Work instruction.
From the line that contains "C1: 680nF (GND, VI) -> 680nF (CMP, VB)" down to the final line below, please repeat each line exactly and nothing more, with no pictures.

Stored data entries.
* * * * * * * * *

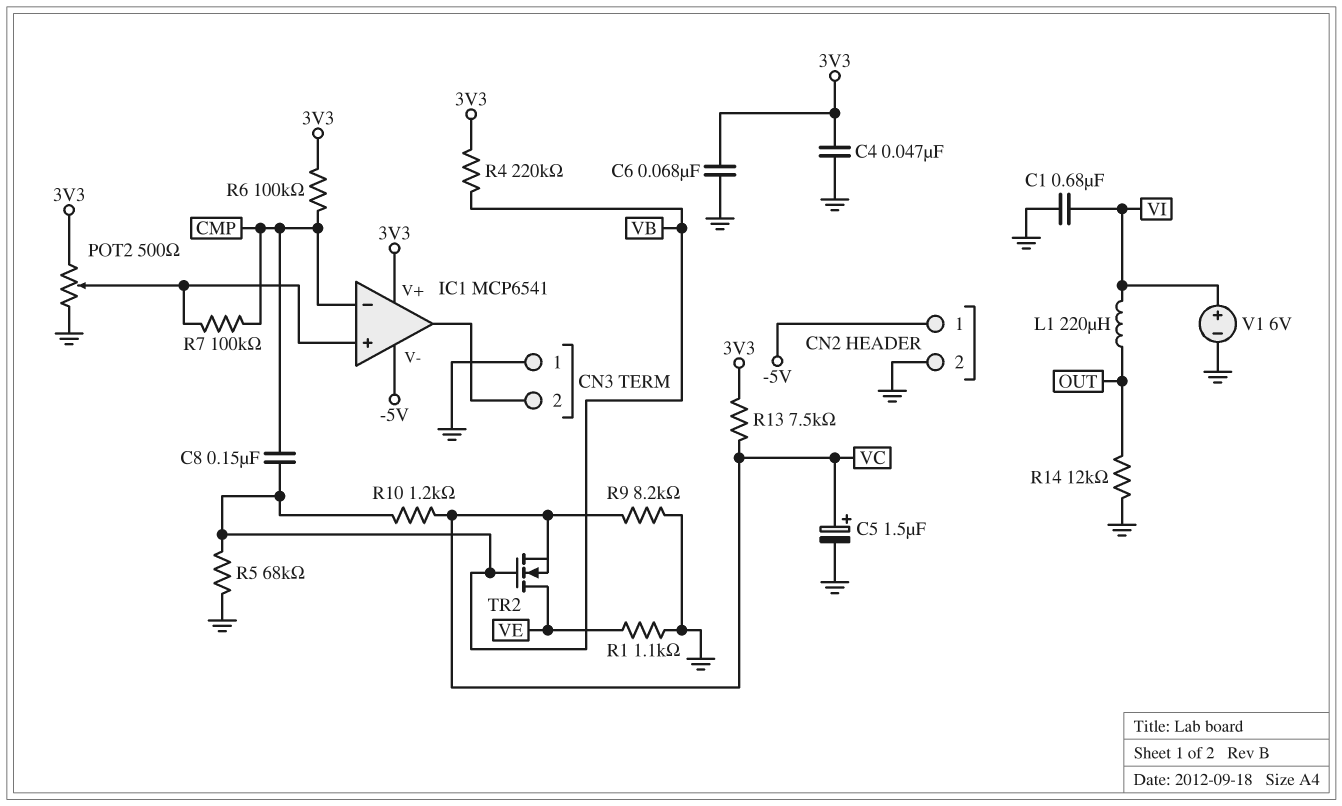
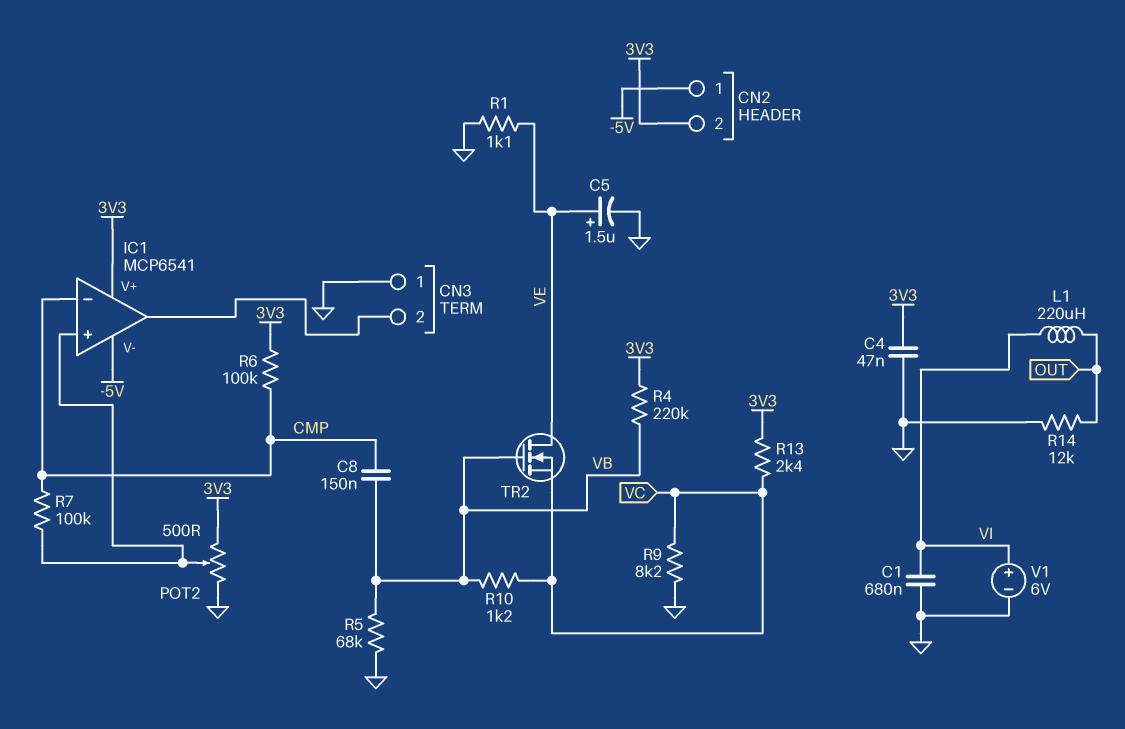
C5: 1.5uF (plus VC, minus GND) -> 1.5uF (plus VE, minus GND)
C6: 68nF (3V3, GND) -> none
CN2 pin 2: GND -> 3V3
R13: 7.5k (3V3, VC) -> 2.4k (3V3, VC)

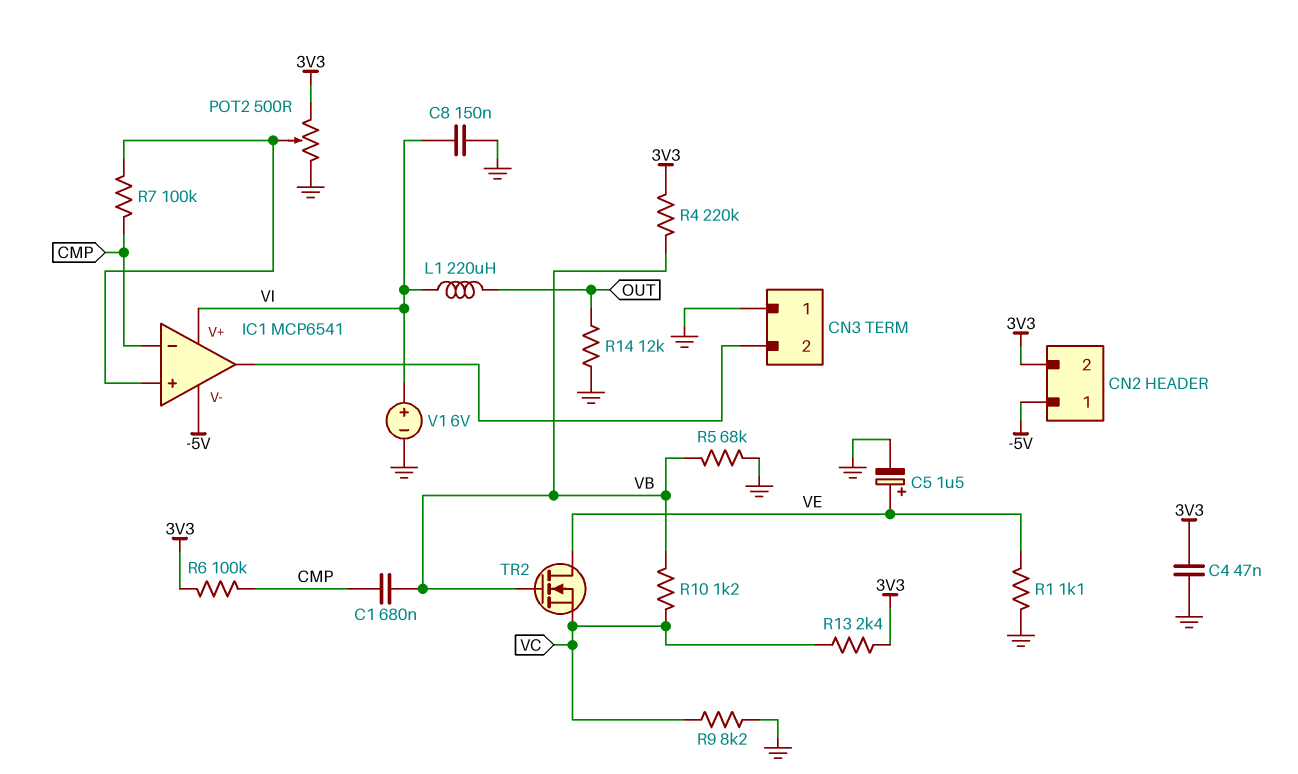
C1: 680nF (GND, VI) -> 680nF (CMP, VB)
C8: 150nF (CMP, VB) -> 150nF (GND, VI)
IC1 pin V+: 3V3 -> VI

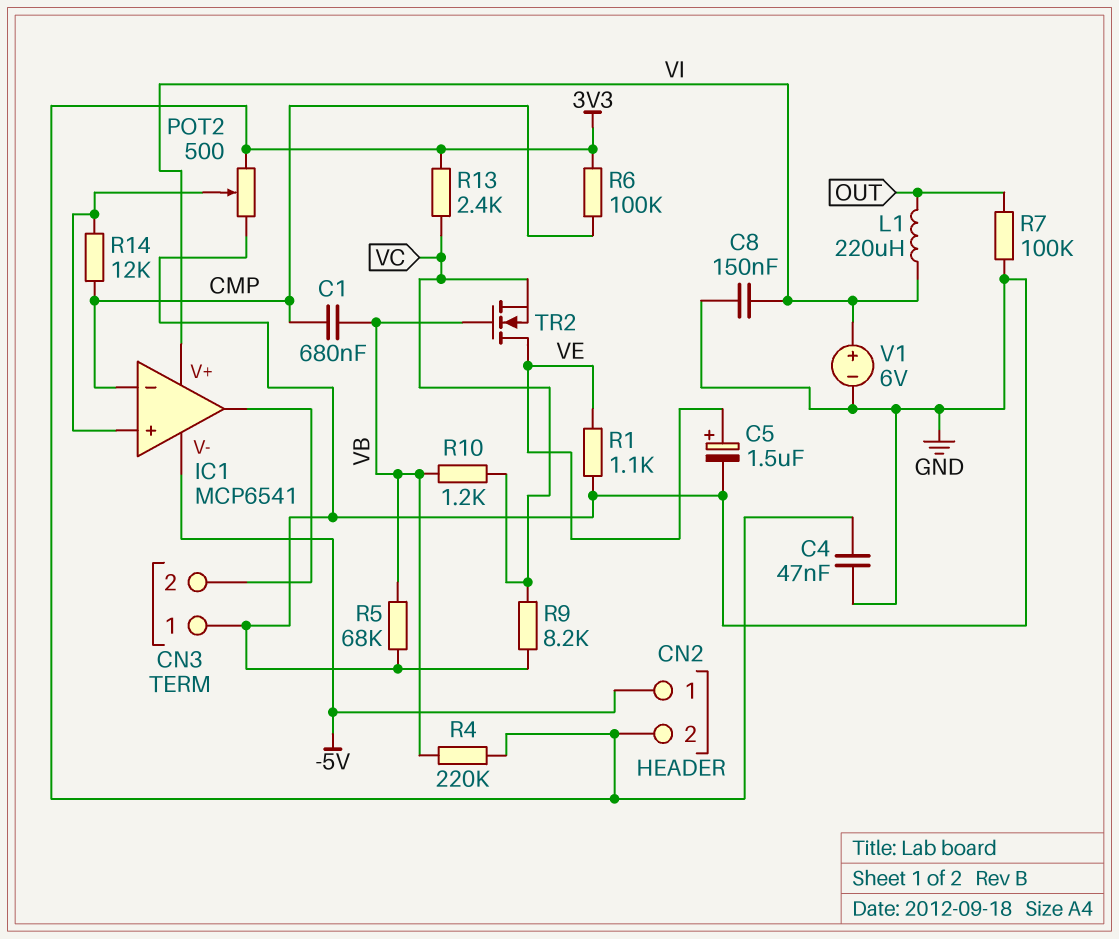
R7: 100k (CMP, IC1/in+) -> 100k (GND, OUT)
R14: 12k (GND, OUT) -> 12k (CMP, IC1/in+)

* * * * * * * * *

Task solution.
C1: 680nF (GND, VI) -> 680nF (CMP, VB)
C8: 150nF (CMP, VB) -> 150nF (GND, VI)
IC1 pin V+: 3V3 -> VI

R7: 100k (CMP, IC1/in+) -> 100k (GND, OUT)
R14: 12k (GND, OUT) -> 12k (CMP, IC1/in+)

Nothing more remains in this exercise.